Please copy the listing below in its entirety, without alteration.

## GIVEN INFORMATION:
*****

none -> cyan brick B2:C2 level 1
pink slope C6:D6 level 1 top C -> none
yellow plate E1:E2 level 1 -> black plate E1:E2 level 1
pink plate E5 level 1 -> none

*****

## COMPLETED EXERCISE:
none -> cyan brick B2:C2 level 1
pink slope C6:D6 level 1 top C -> none
yellow plate E1:E2 level 1 -> black plate E1:E2 level 1
pink plate E5 level 1 -> none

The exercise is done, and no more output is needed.